In the material below, find the line with "blue duck: 3 -> 5" and the line with "black scissors: 7 -> 3", then output those two lines and every line between them, exactly.

BEGIN Source data

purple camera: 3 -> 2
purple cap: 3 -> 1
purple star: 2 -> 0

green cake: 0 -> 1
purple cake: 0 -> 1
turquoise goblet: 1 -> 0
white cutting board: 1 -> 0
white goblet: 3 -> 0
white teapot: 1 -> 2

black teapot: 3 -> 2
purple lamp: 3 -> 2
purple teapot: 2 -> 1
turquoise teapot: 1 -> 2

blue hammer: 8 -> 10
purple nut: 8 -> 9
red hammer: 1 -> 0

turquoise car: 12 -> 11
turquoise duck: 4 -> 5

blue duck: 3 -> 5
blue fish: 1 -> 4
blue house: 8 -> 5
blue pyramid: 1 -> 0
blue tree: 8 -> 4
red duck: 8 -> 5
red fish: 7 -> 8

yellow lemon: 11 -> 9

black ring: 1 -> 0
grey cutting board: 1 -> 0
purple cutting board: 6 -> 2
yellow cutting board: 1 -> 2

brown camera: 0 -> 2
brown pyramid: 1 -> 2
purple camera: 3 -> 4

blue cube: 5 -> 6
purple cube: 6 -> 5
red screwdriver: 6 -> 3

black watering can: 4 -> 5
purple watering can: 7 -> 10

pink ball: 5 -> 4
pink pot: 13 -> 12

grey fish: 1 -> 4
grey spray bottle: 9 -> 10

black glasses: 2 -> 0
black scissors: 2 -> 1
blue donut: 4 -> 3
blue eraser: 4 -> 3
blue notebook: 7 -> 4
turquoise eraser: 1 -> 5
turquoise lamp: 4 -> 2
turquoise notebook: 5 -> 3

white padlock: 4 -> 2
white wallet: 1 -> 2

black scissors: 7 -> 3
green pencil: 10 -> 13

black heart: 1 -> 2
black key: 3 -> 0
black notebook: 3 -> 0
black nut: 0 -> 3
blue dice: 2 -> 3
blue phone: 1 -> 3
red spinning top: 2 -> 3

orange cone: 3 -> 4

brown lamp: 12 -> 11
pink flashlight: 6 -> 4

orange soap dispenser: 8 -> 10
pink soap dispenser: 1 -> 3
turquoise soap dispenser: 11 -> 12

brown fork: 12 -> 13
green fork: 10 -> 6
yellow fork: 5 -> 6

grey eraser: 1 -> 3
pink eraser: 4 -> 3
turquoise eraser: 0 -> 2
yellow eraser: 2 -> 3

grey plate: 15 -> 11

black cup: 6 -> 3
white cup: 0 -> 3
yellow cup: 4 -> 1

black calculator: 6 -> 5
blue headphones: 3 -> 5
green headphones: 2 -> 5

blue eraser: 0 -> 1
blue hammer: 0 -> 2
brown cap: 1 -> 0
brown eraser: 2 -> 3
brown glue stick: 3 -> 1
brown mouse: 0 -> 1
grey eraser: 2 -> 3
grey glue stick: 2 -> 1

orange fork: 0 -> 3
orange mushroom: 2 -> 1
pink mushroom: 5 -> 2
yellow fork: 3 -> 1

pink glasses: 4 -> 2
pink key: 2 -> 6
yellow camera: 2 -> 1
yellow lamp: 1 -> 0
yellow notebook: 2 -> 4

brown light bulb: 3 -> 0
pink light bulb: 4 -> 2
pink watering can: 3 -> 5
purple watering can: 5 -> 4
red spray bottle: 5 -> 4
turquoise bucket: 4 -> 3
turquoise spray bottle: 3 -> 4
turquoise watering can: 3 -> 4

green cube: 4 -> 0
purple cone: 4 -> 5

END Source data

**Task result:**
blue duck: 3 -> 5
blue fish: 1 -> 4
blue house: 8 -> 5
blue pyramid: 1 -> 0
blue tree: 8 -> 4
red duck: 8 -> 5
red fish: 7 -> 8

yellow lemon: 11 -> 9

black ring: 1 -> 0
grey cutting board: 1 -> 0
purple cutting board: 6 -> 2
yellow cutting board: 1 -> 2

brown camera: 0 -> 2
brown pyramid: 1 -> 2
purple camera: 3 -> 4

blue cube: 5 -> 6
purple cube: 6 -> 5
red screwdriver: 6 -> 3

black watering can: 4 -> 5
purple watering can: 7 -> 10

pink ball: 5 -> 4
pink pot: 13 -> 12

grey fish: 1 -> 4
grey spray bottle: 9 -> 10

black glasses: 2 -> 0
black scissors: 2 -> 1
blue donut: 4 -> 3
blue eraser: 4 -> 3
blue notebook: 7 -> 4
turquoise eraser: 1 -> 5
turquoise lamp: 4 -> 2
turquoise notebook: 5 -> 3

white padlock: 4 -> 2
white wallet: 1 -> 2

black scissors: 7 -> 3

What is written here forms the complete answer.